» **Problem requirements**:
Leave out all images and set down the records exactly as given.

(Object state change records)

+++

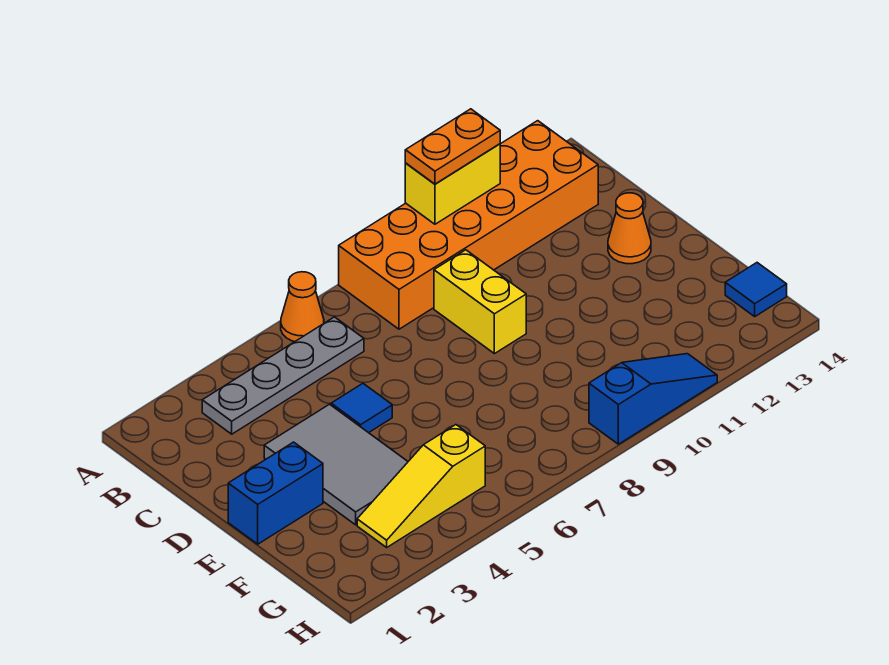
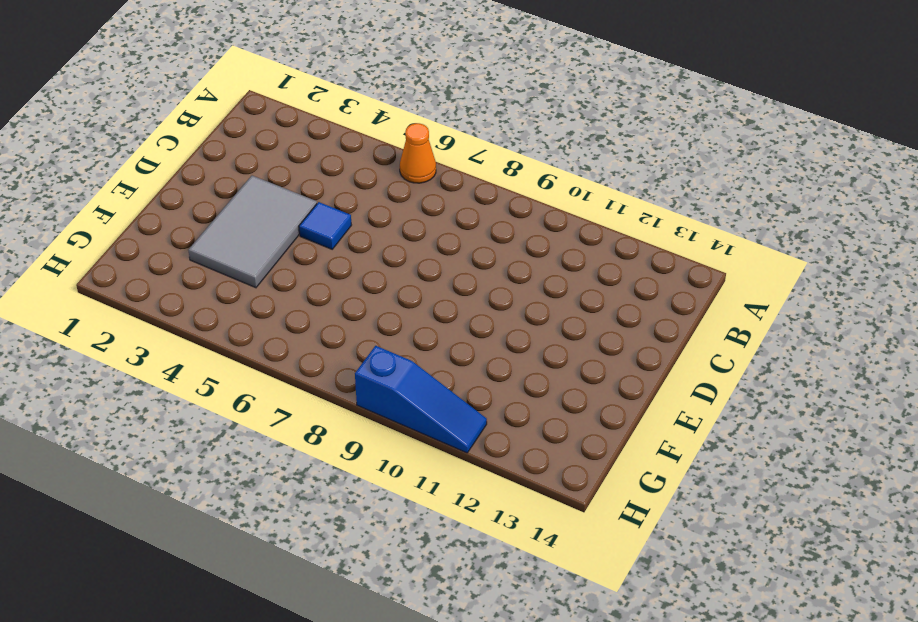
none -> orange brick A8:B13 level 1
none -> grey plate B3:B6 level 1
none -> yellow brick C9:D9 level 1

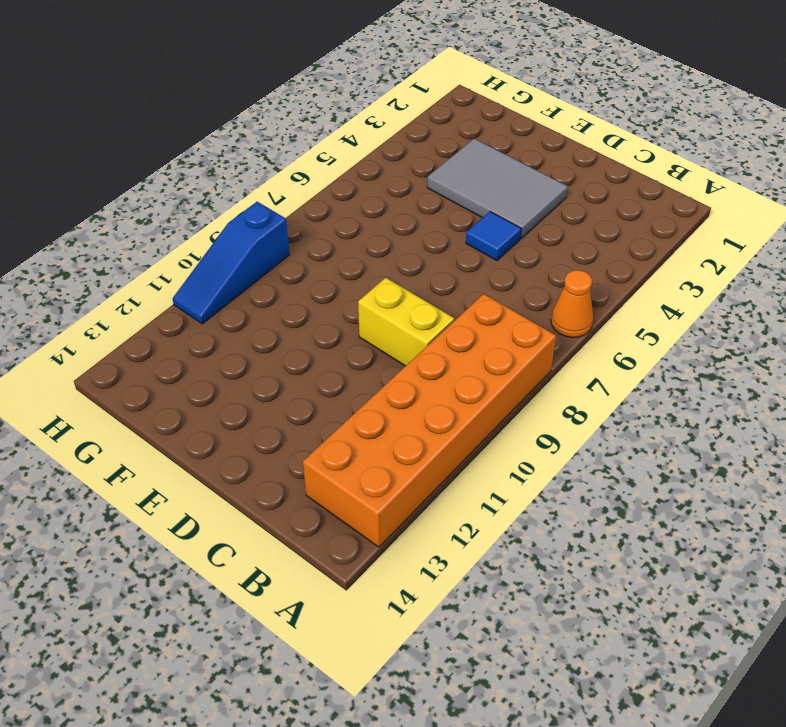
none -> grey plate B3:B6 level 1
none -> orange cone D13 level 1
none -> blue brick E1:E2 level 1

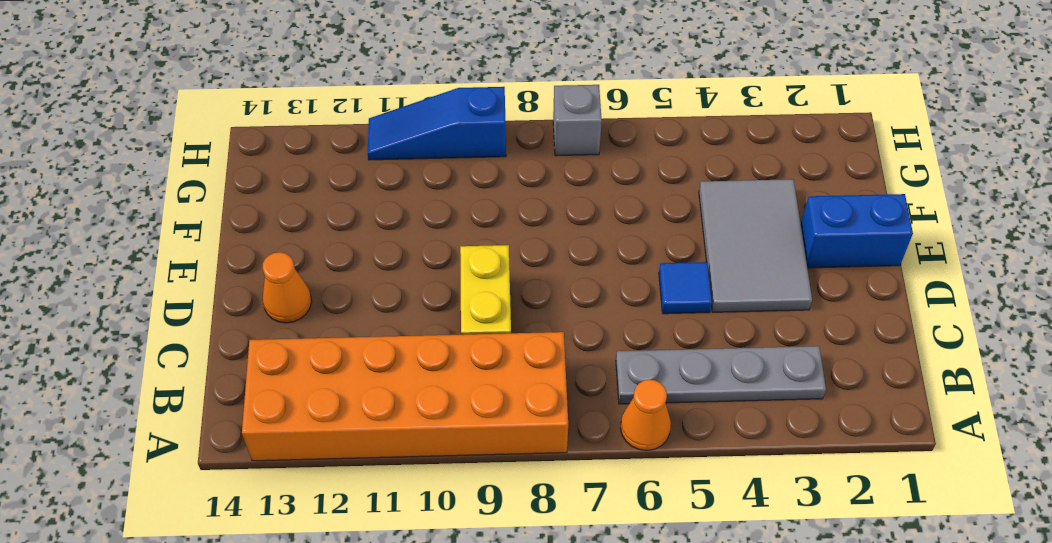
grey brick H7 level 1 -> none
none -> yellow slope G3:G5 level 1 top 5
none -> blue tile G14 level 1
none -> yellow brick A10:A11 level 2

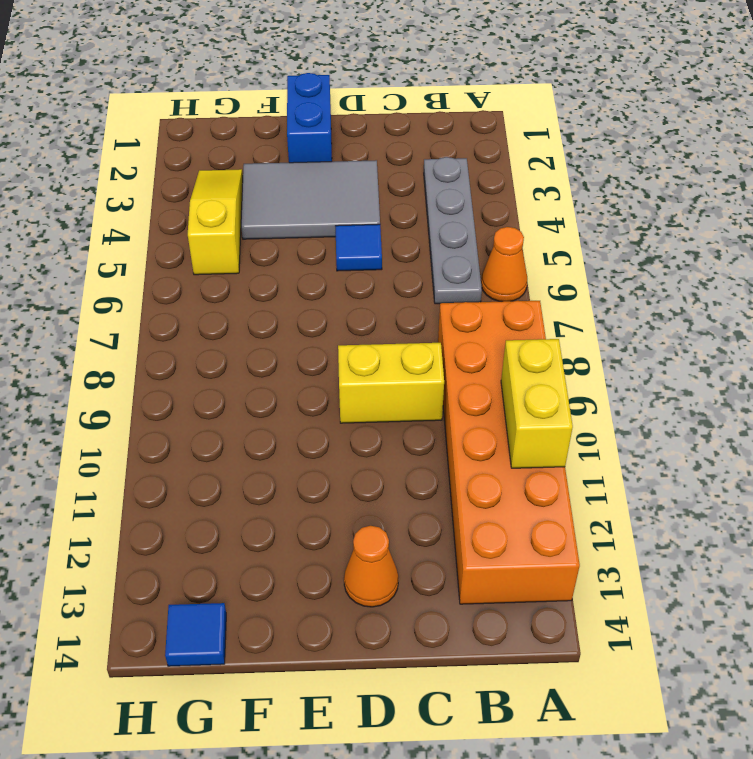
none -> blue slope H9:H11 level 1 top 9
none -> orange plate A10:A11 level 3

+++

» **Task answer**:
none -> orange brick A8:B13 level 1
none -> grey plate B3:B6 level 1
none -> yellow brick C9:D9 level 1

none -> grey plate B3:B6 level 1
none -> orange cone D13 level 1
none -> blue brick E1:E2 level 1

grey brick H7 level 1 -> none
none -> yellow slope G3:G5 level 1 top 5
none -> blue tile G14 level 1
none -> yellow brick A10:A11 level 2

none -> blue slope H9:H11 level 1 top 9
none -> orange plate A10:A11 level 3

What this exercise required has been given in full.